*Material provided*
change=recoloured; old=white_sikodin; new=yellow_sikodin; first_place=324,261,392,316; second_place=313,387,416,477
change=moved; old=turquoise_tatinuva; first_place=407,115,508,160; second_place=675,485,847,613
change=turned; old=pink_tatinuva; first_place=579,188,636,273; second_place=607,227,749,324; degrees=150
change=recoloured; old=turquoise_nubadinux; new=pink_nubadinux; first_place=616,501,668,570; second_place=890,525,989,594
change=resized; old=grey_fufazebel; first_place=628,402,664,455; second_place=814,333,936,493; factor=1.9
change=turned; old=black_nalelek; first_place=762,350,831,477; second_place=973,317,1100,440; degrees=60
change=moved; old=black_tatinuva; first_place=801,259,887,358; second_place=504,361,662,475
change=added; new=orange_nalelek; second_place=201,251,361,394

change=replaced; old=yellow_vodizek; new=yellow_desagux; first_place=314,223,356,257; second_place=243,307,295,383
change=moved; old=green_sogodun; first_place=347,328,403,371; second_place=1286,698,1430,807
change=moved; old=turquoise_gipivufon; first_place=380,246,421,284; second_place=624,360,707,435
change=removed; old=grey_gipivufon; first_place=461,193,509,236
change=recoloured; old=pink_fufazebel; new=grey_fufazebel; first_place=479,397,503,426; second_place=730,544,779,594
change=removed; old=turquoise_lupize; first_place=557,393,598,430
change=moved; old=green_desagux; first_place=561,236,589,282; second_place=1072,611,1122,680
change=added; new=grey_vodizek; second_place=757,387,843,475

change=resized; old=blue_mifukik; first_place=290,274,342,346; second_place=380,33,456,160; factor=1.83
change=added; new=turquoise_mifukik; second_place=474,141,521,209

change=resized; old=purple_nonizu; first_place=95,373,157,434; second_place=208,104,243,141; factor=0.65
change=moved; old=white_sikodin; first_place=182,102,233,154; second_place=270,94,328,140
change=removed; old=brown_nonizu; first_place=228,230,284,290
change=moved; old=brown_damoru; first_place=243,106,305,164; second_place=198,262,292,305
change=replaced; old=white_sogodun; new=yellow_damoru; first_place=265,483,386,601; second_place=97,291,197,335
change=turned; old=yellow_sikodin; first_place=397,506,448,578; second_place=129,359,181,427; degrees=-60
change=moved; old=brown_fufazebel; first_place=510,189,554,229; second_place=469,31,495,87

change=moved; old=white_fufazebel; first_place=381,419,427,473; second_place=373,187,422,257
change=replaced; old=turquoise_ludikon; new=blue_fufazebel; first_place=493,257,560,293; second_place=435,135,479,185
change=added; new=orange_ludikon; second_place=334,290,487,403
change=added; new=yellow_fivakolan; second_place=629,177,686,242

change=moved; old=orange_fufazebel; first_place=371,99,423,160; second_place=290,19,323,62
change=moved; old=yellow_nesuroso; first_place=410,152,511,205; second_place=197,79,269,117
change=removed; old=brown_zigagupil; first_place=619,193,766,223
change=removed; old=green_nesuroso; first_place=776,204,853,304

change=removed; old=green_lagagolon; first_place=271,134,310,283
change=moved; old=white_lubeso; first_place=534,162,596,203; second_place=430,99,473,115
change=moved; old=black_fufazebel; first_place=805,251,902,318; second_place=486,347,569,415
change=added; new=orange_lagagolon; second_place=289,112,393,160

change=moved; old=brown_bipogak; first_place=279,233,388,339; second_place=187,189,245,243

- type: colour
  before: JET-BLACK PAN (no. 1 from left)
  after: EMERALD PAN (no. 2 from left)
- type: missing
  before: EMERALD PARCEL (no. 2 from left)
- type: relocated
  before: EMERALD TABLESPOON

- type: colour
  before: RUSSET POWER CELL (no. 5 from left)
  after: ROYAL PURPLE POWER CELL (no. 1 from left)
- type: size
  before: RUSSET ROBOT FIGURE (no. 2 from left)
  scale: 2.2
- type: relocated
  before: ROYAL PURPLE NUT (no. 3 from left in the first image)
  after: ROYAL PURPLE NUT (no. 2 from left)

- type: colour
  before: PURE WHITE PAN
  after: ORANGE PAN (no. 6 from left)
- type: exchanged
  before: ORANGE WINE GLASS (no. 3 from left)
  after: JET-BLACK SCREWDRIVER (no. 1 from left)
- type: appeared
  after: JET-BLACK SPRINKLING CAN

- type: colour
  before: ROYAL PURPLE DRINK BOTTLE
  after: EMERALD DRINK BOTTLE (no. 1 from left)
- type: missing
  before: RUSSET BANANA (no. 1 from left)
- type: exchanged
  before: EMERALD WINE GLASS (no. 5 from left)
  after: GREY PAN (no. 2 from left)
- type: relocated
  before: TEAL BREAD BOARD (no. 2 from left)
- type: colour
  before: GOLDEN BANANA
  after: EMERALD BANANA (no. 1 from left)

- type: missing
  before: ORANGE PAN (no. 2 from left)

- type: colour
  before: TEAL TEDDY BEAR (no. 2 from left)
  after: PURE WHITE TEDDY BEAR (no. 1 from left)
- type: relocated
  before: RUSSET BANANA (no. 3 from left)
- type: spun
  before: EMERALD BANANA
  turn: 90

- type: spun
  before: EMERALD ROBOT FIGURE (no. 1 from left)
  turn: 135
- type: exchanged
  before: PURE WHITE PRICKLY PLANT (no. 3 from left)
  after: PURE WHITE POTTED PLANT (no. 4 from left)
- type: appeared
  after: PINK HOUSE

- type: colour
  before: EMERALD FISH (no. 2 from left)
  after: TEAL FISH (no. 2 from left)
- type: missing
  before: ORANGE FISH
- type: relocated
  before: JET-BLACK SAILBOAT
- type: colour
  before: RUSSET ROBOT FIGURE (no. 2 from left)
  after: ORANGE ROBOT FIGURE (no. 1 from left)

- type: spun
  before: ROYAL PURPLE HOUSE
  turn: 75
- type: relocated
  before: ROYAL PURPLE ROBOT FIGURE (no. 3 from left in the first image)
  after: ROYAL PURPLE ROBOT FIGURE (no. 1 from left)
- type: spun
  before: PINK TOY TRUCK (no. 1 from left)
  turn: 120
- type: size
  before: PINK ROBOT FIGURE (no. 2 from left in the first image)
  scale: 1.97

*What you will do*
Repeat exactly the lines from the first line of the records above through the line containing "change=moved; old=black_tatinuva; first_place=801,259,887,358;", both included, and nothing else.

*Completed exercise*
change=recoloured; old=white_sikodin; new=yellow_sikodin; first_place=324,261,392,316; second_place=313,387,416,477
change=moved; old=turquoise_tatinuva; first_place=407,115,508,160; second_place=675,485,847,613
change=turned; old=pink_tatinuva; first_place=579,188,636,273; second_place=607,227,749,324; degrees=150
change=recoloured; old=turquoise_nubadinux; new=pink_nubadinux; first_place=616,501,668,570; second_place=890,525,989,594
change=resized; old=grey_fufazebel; first_place=628,402,664,455; second_place=814,333,936,493; factor=1.9
change=turned; old=black_nalelek; first_place=762,350,831,477; second_place=973,317,1100,440; degrees=60
change=moved; old=black_tatinuva; first_place=801,259,887,358; second_place=504,361,662,475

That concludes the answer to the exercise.